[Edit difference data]

========================================

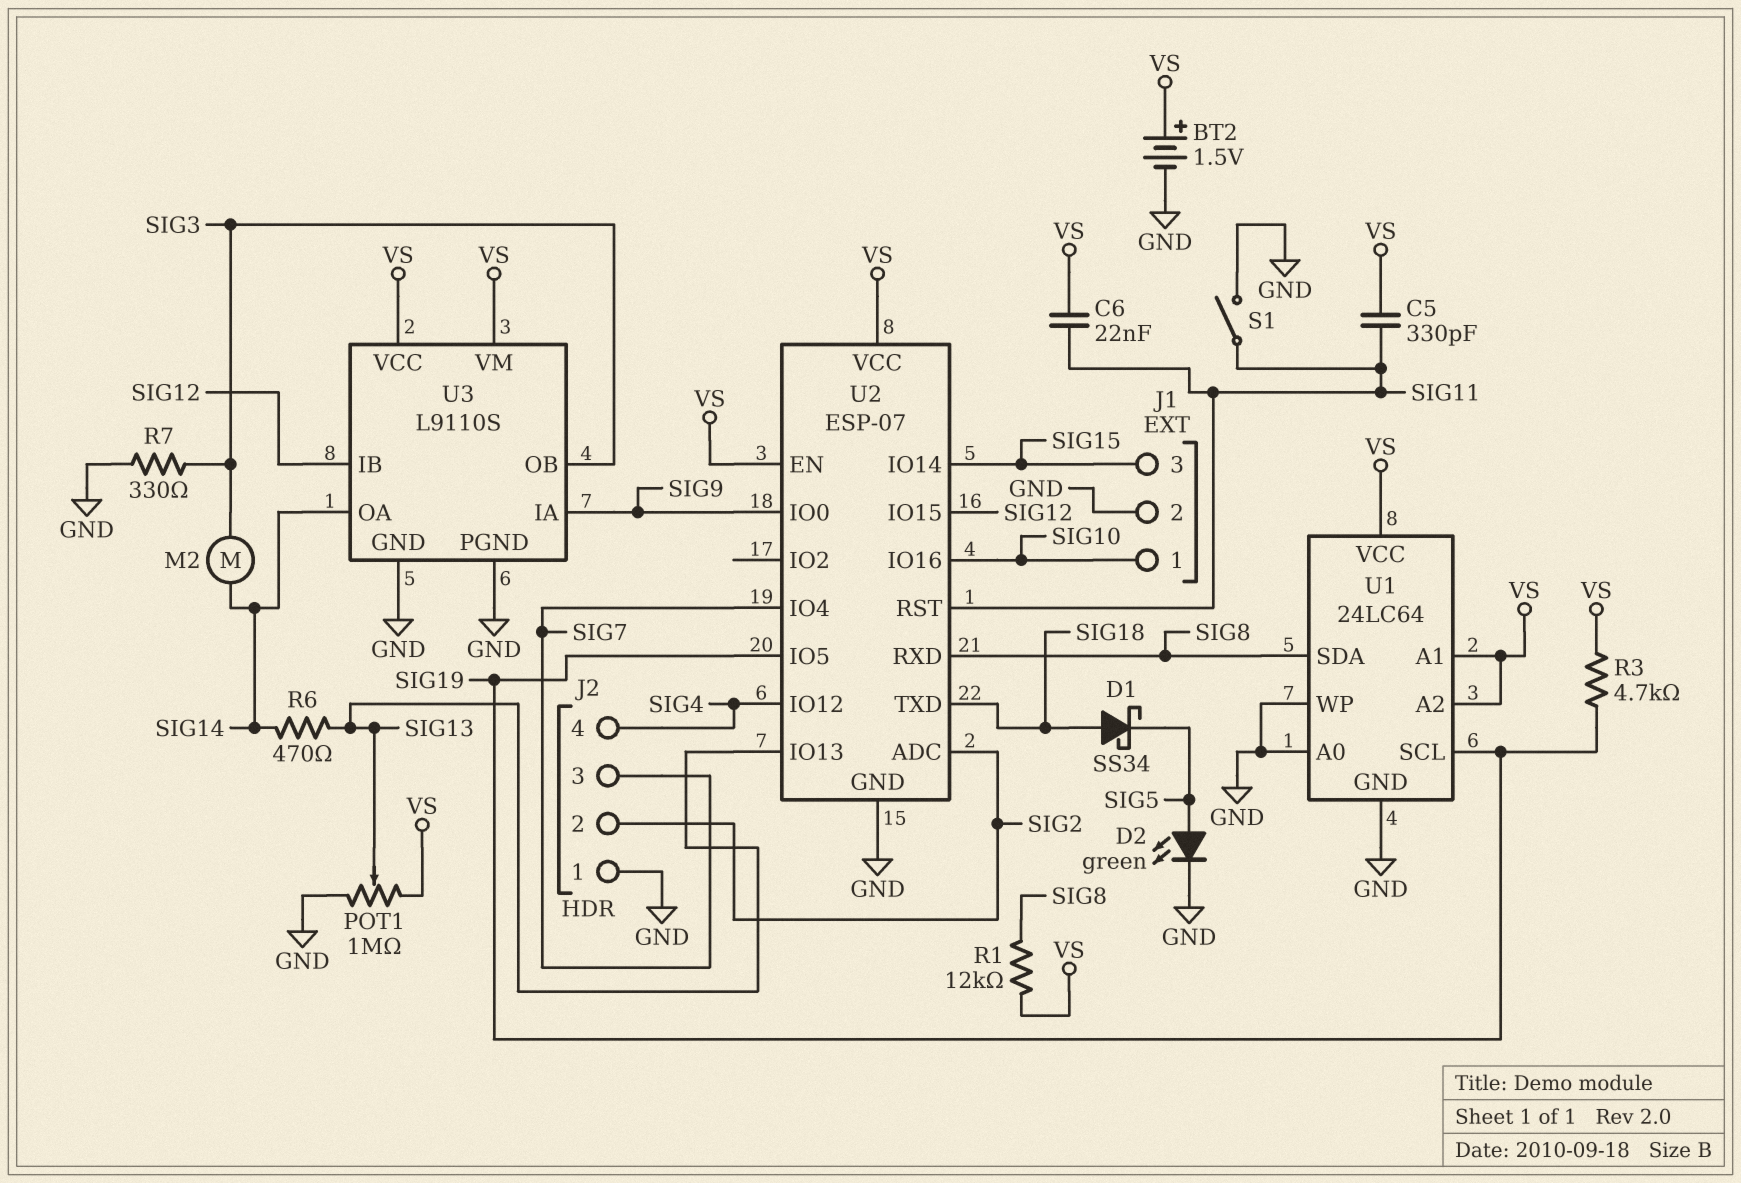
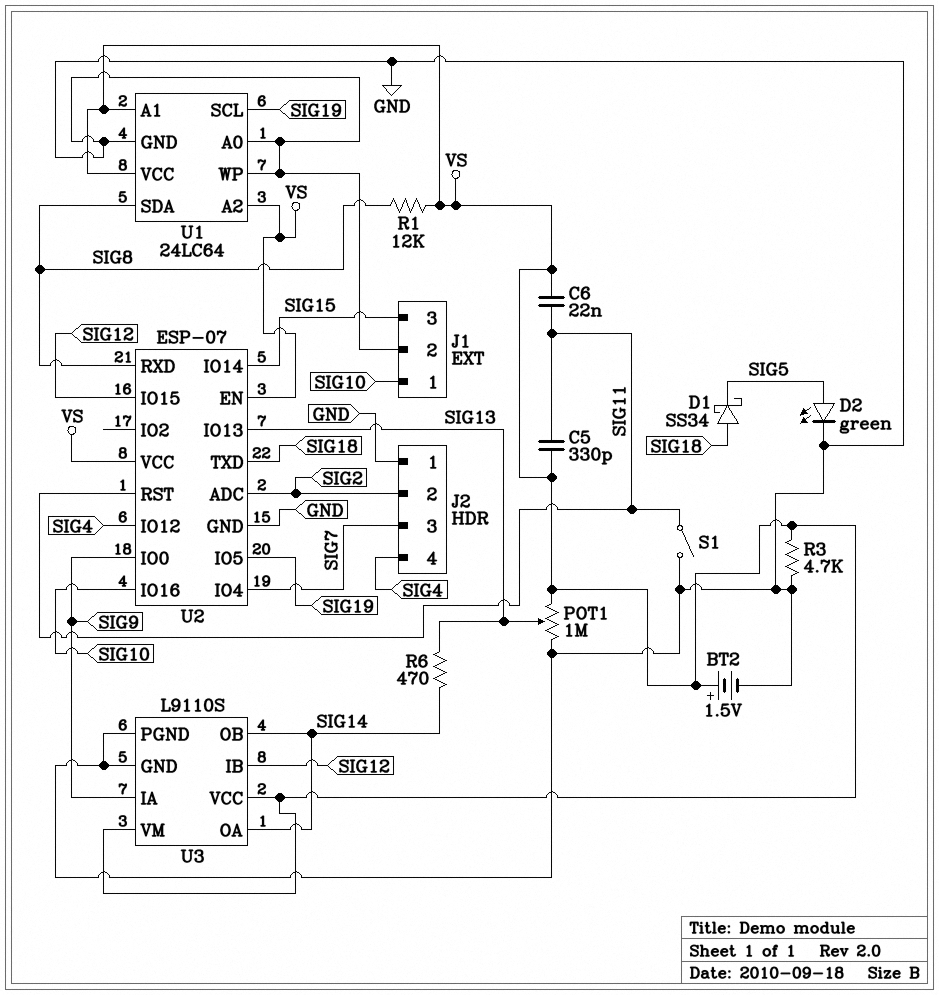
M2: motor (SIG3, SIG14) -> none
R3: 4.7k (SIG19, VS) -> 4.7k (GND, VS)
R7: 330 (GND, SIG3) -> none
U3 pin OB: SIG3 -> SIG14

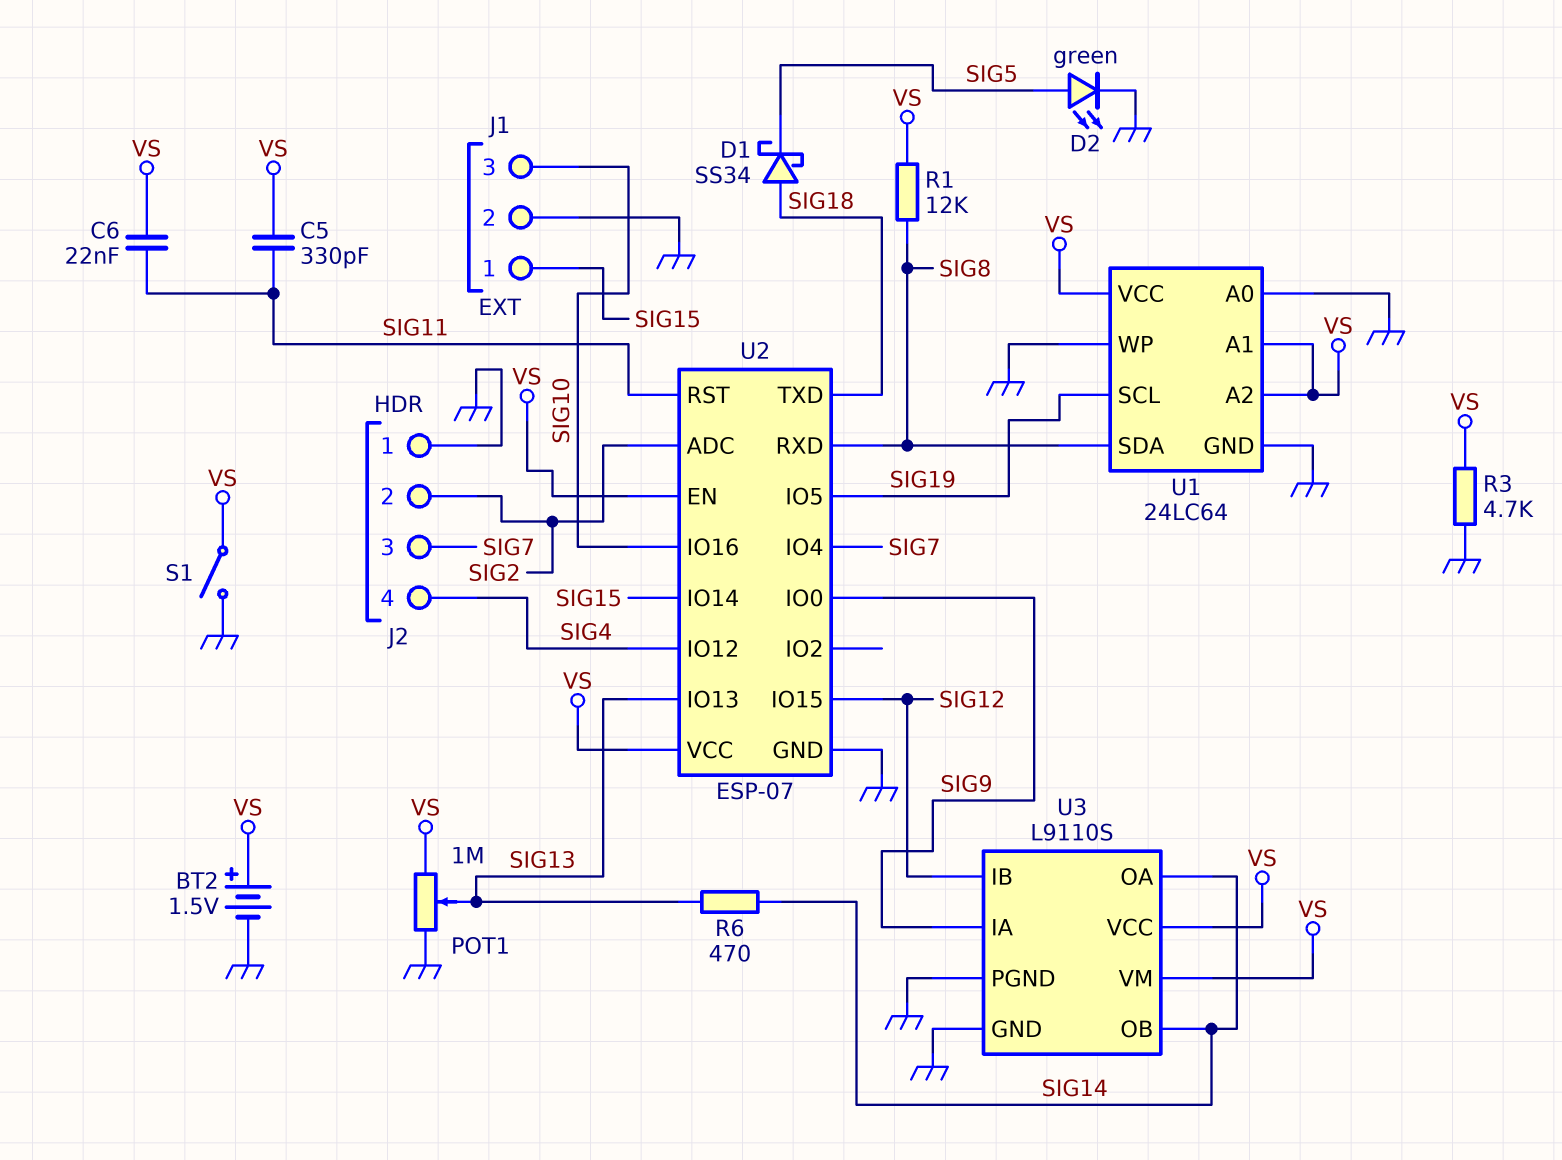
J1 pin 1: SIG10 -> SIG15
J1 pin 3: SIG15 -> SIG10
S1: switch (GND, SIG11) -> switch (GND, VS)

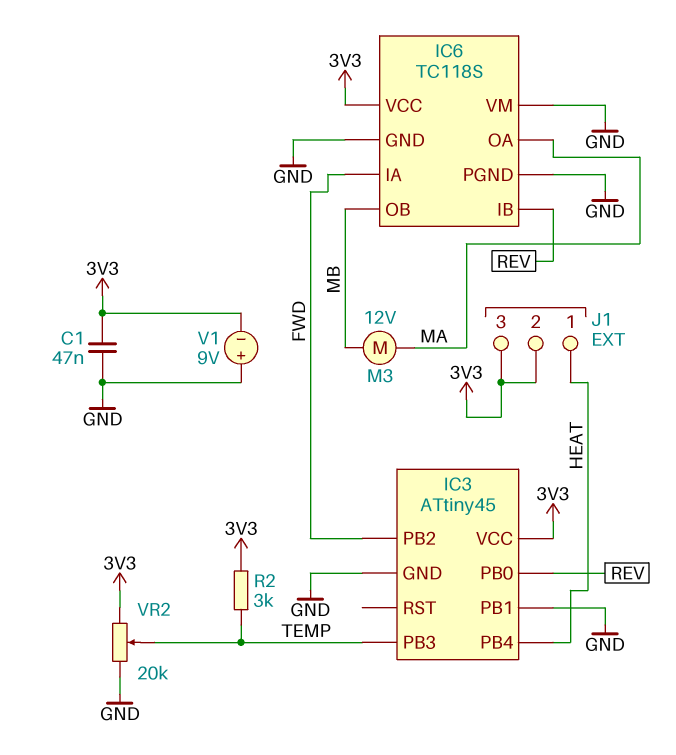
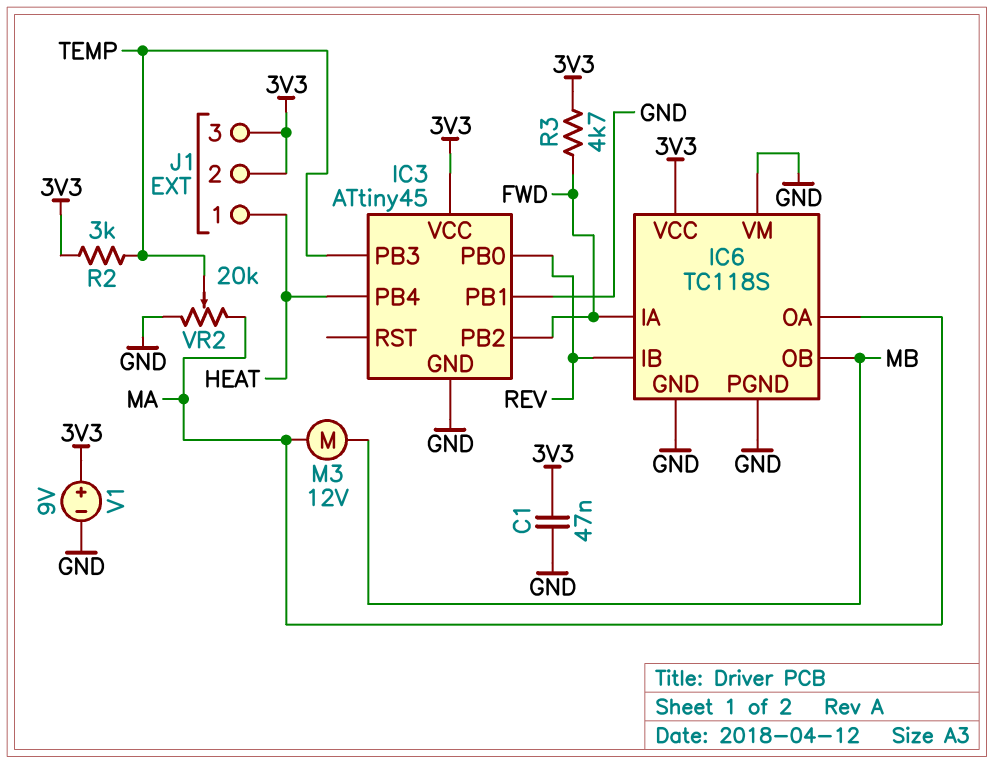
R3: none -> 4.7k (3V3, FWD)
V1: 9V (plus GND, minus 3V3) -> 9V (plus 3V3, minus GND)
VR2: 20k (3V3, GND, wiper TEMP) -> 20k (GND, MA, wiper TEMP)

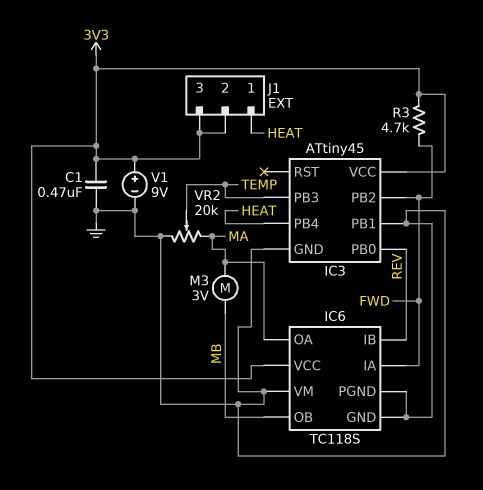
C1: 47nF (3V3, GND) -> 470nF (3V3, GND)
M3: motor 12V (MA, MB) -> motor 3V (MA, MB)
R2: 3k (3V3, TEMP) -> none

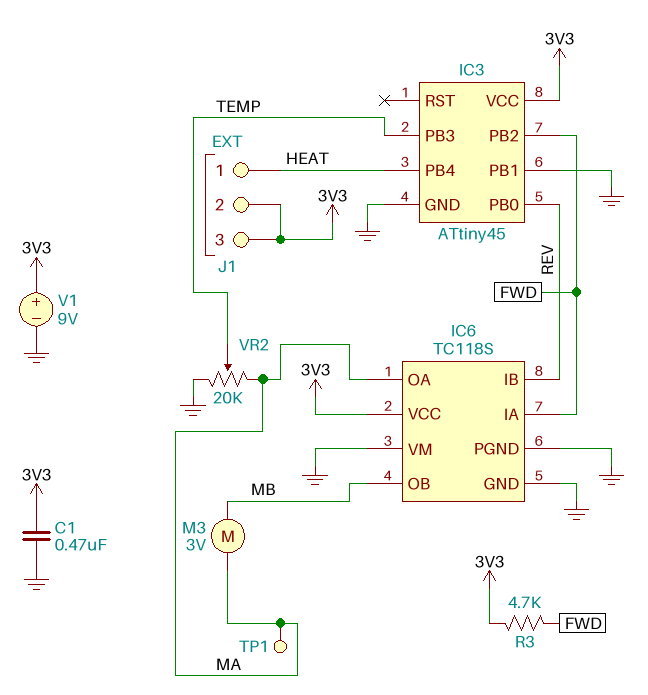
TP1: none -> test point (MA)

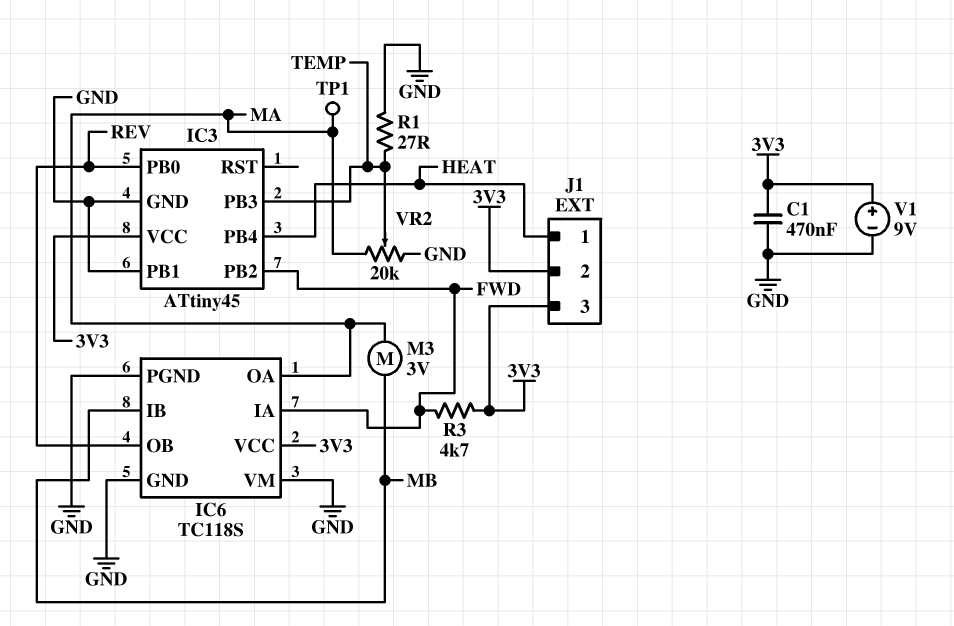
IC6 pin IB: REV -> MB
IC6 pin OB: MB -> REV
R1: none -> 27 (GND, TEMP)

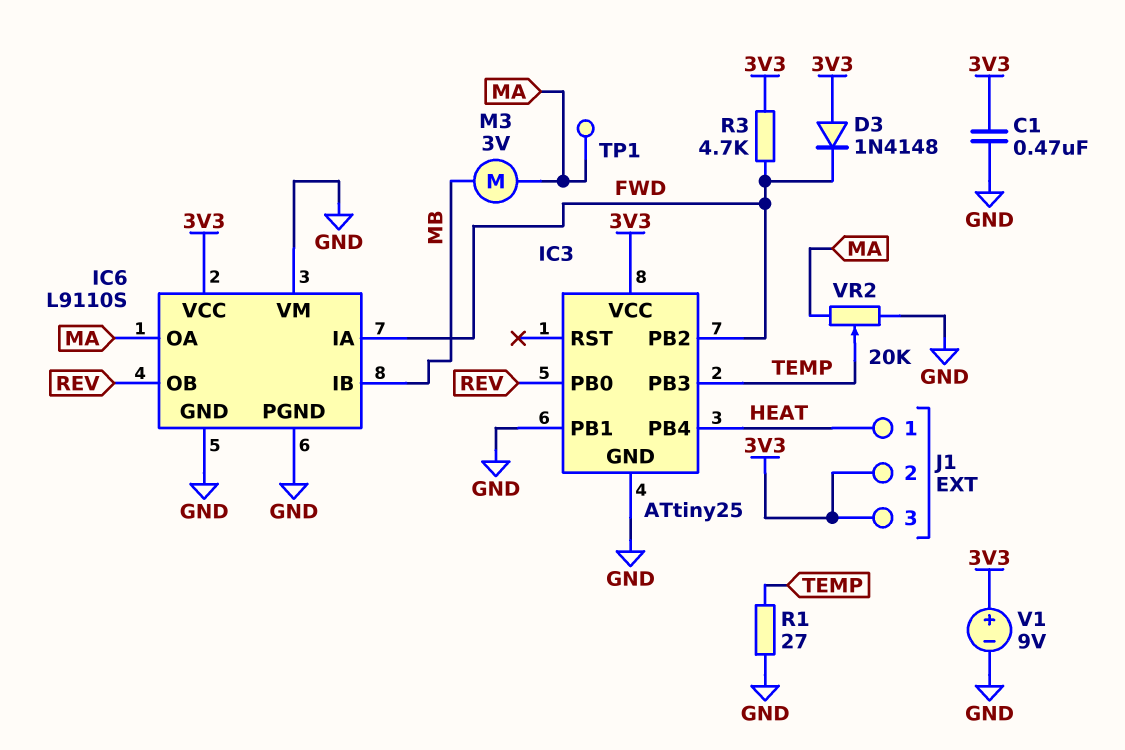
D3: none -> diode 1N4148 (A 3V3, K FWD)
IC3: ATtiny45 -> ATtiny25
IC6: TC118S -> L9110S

========================================

• **TASK TO COMPLETE**: Every record above should come back exactly, but without its pictures.

• **RESULT OF THIS TASK**:
M2: motor (SIG3, SIG14) -> none
R3: 4.7k (SIG19, VS) -> 4.7k (GND, VS)
R7: 330 (GND, SIG3) -> none
U3 pin OB: SIG3 -> SIG14

J1 pin 1: SIG10 -> SIG15
J1 pin 3: SIG15 -> SIG10
S1: switch (GND, SIG11) -> switch (GND, VS)

R3: none -> 4.7k (3V3, FWD)
V1: 9V (plus GND, minus 3V3) -> 9V (plus 3V3, minus GND)
VR2: 20k (3V3, GND, wiper TEMP) -> 20k (GND, MA, wiper TEMP)

C1: 47nF (3V3, GND) -> 470nF (3V3, GND)
M3: motor 12V (MA, MB) -> motor 3V (MA, MB)
R2: 3k (3V3, TEMP) -> none

TP1: none -> test point (MA)

IC6 pin IB: REV -> MB
IC6 pin OB: MB -> REV
R1: none -> 27 (GND, TEMP)

D3: none -> diode 1N4148 (A 3V3, K FWD)
IC3: ATtiny45 -> ATtiny25
IC6: TC118S -> L9110S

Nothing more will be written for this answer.